PROMPT —
Only the lines from the one holding "Look at this" through the one holding "Here is an image." are to be retyped, exactly as they appear, with both boundary lines included.

------ TASK DATA ------

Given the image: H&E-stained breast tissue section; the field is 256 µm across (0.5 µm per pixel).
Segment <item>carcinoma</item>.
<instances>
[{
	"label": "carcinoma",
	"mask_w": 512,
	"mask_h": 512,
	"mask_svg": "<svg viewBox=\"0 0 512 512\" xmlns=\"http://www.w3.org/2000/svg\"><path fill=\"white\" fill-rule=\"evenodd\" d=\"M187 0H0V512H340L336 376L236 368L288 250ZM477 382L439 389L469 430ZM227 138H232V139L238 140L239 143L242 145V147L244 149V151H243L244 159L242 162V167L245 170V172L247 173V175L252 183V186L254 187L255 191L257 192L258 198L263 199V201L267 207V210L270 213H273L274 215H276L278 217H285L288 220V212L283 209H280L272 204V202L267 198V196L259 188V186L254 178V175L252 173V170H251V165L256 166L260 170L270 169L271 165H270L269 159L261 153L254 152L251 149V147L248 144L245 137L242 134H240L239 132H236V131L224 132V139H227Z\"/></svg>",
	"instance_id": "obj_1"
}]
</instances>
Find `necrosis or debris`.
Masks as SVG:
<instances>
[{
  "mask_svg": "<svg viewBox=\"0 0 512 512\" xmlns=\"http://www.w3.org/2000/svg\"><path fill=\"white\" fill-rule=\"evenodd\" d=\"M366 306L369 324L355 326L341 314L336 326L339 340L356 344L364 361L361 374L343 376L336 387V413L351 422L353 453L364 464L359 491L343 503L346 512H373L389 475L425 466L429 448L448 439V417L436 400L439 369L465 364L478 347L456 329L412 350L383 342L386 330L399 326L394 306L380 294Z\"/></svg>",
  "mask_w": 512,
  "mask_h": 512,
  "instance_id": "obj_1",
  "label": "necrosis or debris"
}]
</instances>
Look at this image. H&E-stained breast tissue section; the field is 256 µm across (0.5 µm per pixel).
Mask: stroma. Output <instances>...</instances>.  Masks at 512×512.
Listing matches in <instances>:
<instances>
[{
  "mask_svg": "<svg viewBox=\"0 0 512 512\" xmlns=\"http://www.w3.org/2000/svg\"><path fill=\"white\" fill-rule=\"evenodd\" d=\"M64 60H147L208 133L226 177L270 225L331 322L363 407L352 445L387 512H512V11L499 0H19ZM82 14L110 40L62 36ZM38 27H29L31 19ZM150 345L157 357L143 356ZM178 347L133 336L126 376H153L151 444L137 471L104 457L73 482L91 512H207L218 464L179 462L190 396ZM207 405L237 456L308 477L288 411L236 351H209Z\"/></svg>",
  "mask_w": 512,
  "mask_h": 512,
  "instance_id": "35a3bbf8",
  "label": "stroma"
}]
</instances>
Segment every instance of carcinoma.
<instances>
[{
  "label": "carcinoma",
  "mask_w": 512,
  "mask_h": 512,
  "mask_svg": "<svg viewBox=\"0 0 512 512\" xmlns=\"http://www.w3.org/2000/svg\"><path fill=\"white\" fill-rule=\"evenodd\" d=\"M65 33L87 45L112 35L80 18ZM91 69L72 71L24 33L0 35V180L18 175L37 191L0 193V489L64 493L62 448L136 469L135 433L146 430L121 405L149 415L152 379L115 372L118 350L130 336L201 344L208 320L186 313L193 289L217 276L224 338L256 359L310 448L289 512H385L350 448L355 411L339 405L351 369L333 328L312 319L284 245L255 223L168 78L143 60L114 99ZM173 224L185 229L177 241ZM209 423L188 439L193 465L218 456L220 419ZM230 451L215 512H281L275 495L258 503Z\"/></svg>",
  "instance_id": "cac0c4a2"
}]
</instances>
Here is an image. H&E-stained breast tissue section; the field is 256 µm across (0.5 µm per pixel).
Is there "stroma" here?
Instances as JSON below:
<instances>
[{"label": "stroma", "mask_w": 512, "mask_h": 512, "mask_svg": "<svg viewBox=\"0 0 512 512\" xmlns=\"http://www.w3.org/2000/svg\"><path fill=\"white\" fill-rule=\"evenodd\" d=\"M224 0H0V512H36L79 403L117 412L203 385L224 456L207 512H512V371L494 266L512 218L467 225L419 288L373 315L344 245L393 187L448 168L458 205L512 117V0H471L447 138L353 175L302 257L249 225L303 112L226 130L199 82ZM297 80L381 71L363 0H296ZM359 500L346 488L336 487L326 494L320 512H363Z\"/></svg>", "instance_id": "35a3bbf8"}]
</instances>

------
------ TASK DATA ------

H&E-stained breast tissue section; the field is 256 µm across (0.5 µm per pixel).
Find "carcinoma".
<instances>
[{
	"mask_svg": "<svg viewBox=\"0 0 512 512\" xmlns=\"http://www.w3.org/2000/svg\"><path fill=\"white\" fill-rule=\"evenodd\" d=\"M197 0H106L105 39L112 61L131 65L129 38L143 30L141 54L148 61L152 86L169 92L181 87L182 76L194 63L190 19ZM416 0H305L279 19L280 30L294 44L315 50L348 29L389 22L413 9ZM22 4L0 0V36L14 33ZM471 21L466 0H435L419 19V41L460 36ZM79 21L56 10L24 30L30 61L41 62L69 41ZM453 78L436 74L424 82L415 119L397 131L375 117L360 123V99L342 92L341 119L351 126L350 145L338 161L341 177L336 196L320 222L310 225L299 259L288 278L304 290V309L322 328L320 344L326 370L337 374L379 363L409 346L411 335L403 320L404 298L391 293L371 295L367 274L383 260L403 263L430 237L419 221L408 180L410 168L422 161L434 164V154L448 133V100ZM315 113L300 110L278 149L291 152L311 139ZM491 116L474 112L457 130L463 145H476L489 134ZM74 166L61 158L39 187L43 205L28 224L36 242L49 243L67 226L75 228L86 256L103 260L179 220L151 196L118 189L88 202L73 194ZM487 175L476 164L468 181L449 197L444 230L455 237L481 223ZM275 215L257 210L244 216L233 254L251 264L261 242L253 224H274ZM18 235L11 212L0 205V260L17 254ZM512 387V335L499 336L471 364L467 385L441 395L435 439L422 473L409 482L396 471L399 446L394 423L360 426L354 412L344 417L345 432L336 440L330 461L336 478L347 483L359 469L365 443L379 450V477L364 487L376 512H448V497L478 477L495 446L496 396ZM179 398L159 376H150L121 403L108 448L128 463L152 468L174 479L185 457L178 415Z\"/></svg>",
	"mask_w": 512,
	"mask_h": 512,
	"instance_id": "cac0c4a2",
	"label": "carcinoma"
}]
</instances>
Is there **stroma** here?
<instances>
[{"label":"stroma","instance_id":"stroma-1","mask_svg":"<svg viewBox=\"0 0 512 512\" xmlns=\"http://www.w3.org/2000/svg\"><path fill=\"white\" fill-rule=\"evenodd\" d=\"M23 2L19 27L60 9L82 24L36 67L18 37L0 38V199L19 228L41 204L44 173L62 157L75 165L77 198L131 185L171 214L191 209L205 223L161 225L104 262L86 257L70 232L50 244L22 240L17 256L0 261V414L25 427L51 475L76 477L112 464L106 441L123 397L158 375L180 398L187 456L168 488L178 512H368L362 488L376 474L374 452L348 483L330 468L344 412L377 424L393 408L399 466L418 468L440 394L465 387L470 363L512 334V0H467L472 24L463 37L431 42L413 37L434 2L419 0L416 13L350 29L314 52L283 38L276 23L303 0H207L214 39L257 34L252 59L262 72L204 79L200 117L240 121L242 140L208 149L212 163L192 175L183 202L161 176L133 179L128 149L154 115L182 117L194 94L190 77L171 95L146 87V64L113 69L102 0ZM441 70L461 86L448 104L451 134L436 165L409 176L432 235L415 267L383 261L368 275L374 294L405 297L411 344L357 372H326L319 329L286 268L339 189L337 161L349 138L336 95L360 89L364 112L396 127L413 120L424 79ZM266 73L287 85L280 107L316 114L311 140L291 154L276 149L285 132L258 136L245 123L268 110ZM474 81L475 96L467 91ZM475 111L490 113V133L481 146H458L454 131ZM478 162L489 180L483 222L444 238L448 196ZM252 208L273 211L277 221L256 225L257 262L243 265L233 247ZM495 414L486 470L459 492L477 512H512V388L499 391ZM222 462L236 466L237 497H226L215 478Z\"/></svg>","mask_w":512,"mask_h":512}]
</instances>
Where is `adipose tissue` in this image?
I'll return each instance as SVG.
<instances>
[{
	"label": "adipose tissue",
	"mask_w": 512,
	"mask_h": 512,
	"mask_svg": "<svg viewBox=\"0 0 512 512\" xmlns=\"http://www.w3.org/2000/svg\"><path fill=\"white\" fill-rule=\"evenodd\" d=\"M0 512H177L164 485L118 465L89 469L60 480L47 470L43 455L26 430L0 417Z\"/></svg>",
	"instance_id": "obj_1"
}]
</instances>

------
------ TASK DATA ------

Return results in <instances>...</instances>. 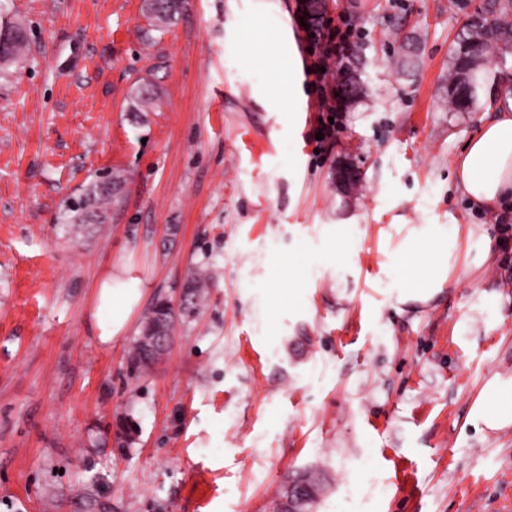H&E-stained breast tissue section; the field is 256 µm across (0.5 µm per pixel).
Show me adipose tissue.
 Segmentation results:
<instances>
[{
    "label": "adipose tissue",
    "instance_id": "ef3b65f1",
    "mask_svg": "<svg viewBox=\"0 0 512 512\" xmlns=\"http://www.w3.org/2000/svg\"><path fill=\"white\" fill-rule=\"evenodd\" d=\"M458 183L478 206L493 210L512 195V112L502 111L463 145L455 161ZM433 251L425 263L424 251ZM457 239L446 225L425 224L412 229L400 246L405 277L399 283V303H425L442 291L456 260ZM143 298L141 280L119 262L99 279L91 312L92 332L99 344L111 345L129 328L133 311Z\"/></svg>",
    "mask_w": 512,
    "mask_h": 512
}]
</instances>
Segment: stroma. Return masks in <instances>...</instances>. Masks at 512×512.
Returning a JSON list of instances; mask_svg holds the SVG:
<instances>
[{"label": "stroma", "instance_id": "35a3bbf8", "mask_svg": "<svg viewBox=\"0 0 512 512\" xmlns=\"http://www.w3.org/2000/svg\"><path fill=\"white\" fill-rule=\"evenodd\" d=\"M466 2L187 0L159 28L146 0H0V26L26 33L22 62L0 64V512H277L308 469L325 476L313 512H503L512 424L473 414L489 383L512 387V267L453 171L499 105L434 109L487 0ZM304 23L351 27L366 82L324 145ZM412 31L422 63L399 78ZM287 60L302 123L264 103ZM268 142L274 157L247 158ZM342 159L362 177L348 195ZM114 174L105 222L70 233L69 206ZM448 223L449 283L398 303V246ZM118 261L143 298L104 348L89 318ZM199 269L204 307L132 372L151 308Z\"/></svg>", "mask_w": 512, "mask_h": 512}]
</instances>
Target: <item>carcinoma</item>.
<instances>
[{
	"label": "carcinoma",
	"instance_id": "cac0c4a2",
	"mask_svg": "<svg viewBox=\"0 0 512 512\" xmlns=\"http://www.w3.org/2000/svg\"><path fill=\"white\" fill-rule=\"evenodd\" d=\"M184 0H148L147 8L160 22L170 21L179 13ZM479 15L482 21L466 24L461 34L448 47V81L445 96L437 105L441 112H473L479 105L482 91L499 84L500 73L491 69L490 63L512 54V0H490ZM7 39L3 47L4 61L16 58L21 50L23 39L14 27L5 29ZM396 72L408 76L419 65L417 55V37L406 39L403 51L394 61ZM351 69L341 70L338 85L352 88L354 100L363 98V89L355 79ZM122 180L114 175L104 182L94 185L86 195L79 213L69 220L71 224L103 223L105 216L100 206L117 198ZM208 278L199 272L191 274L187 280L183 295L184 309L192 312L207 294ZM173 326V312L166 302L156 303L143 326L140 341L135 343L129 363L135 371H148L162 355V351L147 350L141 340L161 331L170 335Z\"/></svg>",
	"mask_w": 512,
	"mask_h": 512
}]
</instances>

------

PROBLEM SOLUTION —
Look at this image. H&E-stained breast tissue section; the field is 256 µm across (0.5 µm per pixel).
Mask: stroma. Output <instances>...</instances>.  Masks at 512×512.
Listing matches in <instances>:
<instances>
[{
  "mask_svg": "<svg viewBox=\"0 0 512 512\" xmlns=\"http://www.w3.org/2000/svg\"><path fill=\"white\" fill-rule=\"evenodd\" d=\"M64 60H147L208 133L226 177L270 225L331 322L363 407L352 445L387 512H512V11L499 0H19ZM82 14L110 40L62 36ZM38 27H29L31 19ZM150 345L157 357L143 356ZM178 347L133 336L126 376H153L151 444L137 471L104 457L73 482L91 512H207L218 464L179 462L190 396ZM207 405L237 456L308 477L288 411L236 351H209Z\"/></svg>",
  "mask_w": 512,
  "mask_h": 512,
  "instance_id": "35a3bbf8",
  "label": "stroma"
}]
</instances>
Segment every instance of carcinoma.
<instances>
[{
  "label": "carcinoma",
  "mask_w": 512,
  "mask_h": 512,
  "mask_svg": "<svg viewBox=\"0 0 512 512\" xmlns=\"http://www.w3.org/2000/svg\"><path fill=\"white\" fill-rule=\"evenodd\" d=\"M65 33L87 45L112 35L80 18ZM91 69L72 71L24 33L0 35V180L18 175L37 191L0 193V489L64 493L62 448L136 469L135 433L146 430L121 405L149 415L152 379L115 372L118 350L130 336L201 344L208 320L186 313L193 289L217 276L224 338L256 359L310 448L289 512H385L350 448L355 411L339 405L351 369L333 328L312 319L284 245L255 223L168 78L143 60L114 99ZM173 224L185 229L177 241ZM209 423L188 439L193 465L218 456L220 419ZM230 451L215 512H281L275 495L258 503Z\"/></svg>",
  "instance_id": "cac0c4a2"
}]
</instances>
Here is an image. H&E-stained breast tissue section; the field is 256 µm across (0.5 µm per pixel).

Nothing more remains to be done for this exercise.